* [Task prompt] Scan the entries that follow and work out how many lines contain "none". Give the number and nothing else.

*** Begin section ***

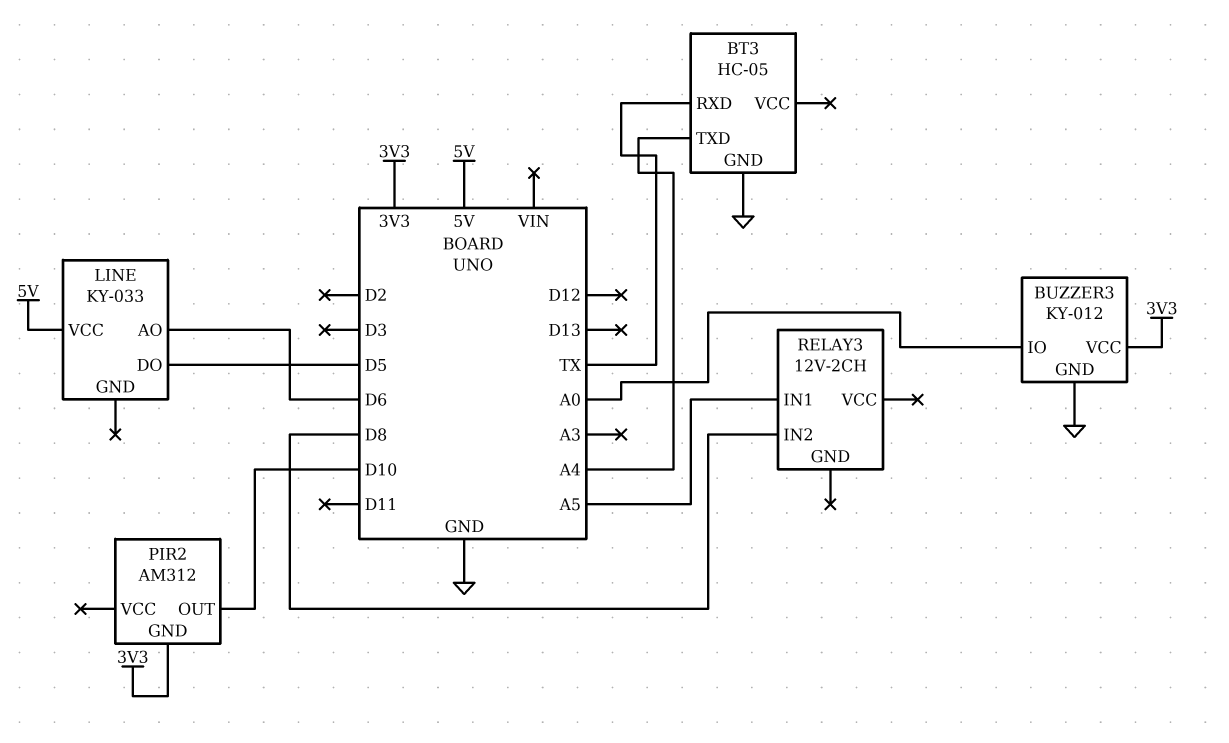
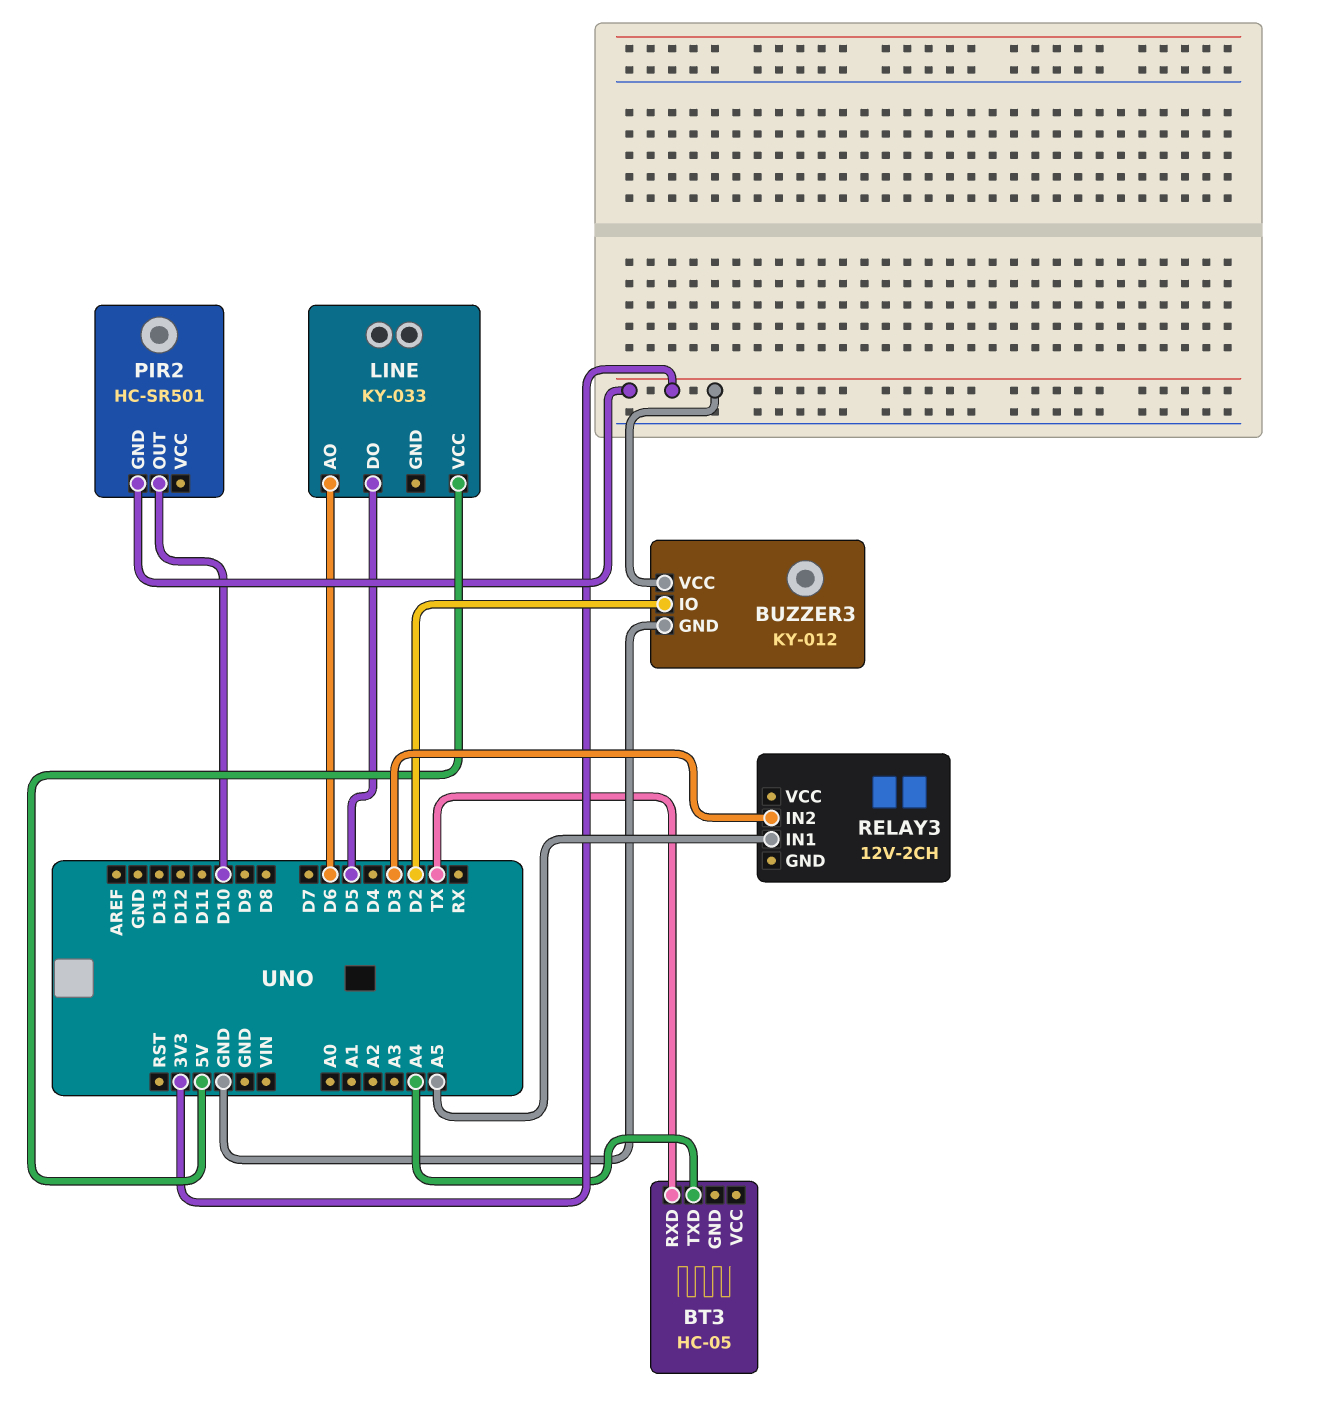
BT3 pin GND: GND -> none
BUZZER3 pin IO: A0 -> D2
PIR2: AM312 -> HC-SR501
RELAY3 pin IN2: D8 -> D3

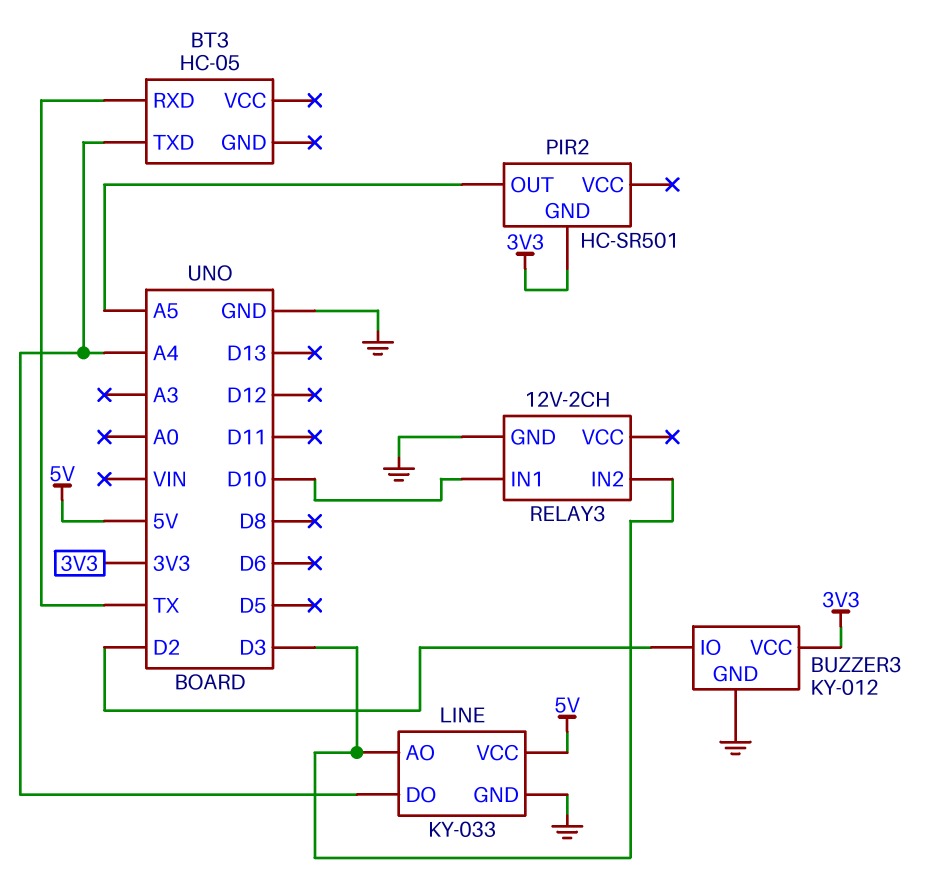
LINE pin AO: D6 -> D3
LINE pin DO: D5 -> A4
LINE pin GND: none -> GND
PIR2 pin OUT: D10 -> A5
RELAY3 pin GND: none -> GND
RELAY3 pin IN1: A5 -> D10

*** End section ***

* [Solution to the problem] 3